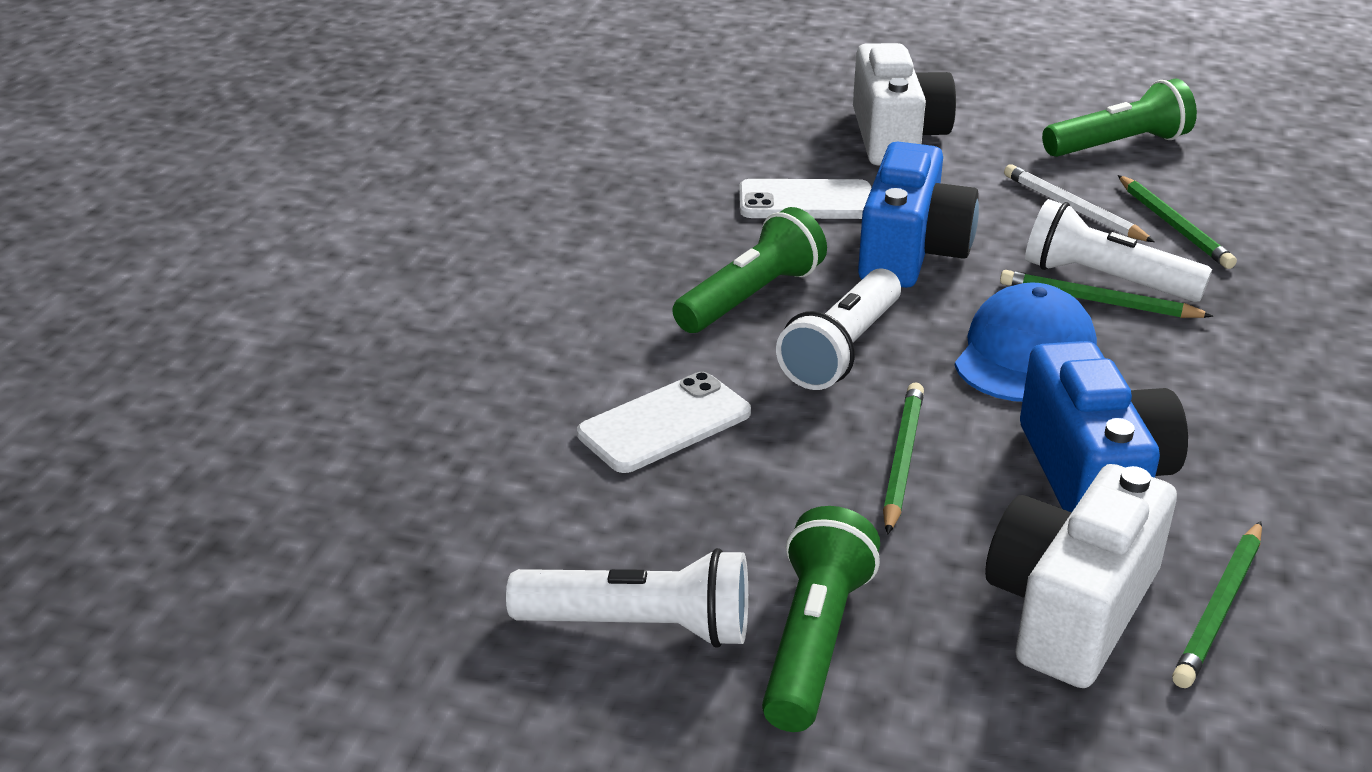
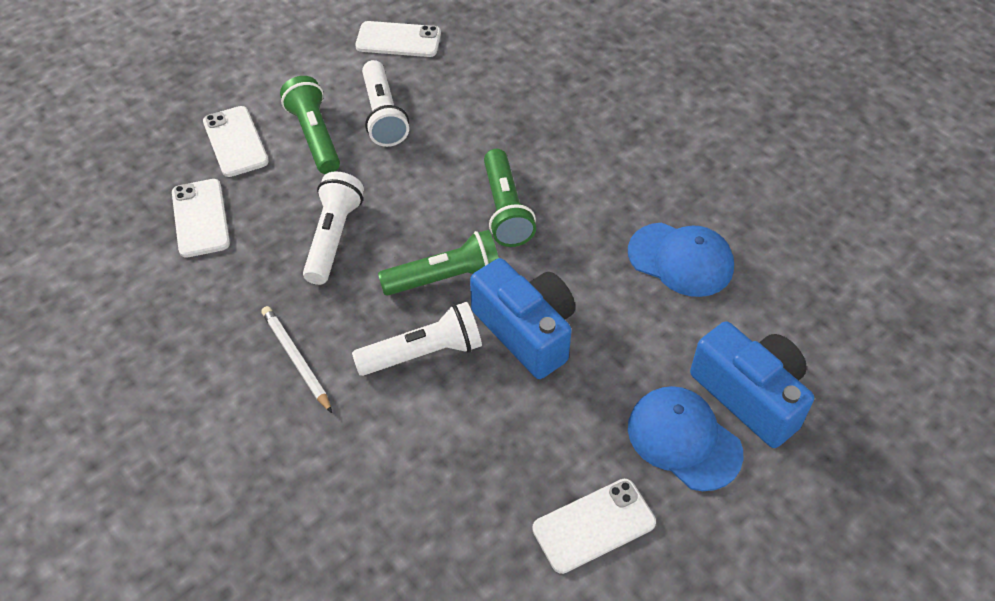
blue cap: 1 -> 2
green pencil: 4 -> 0
white camera: 2 -> 0
white phone: 2 -> 4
-=-=-=-=-
| Task requirements |
With images left out, the data must be transcribed exactly.

| Response to this exercise |
blue cap: 1 -> 2
green pencil: 4 -> 0
white camera: 2 -> 0
white phone: 2 -> 4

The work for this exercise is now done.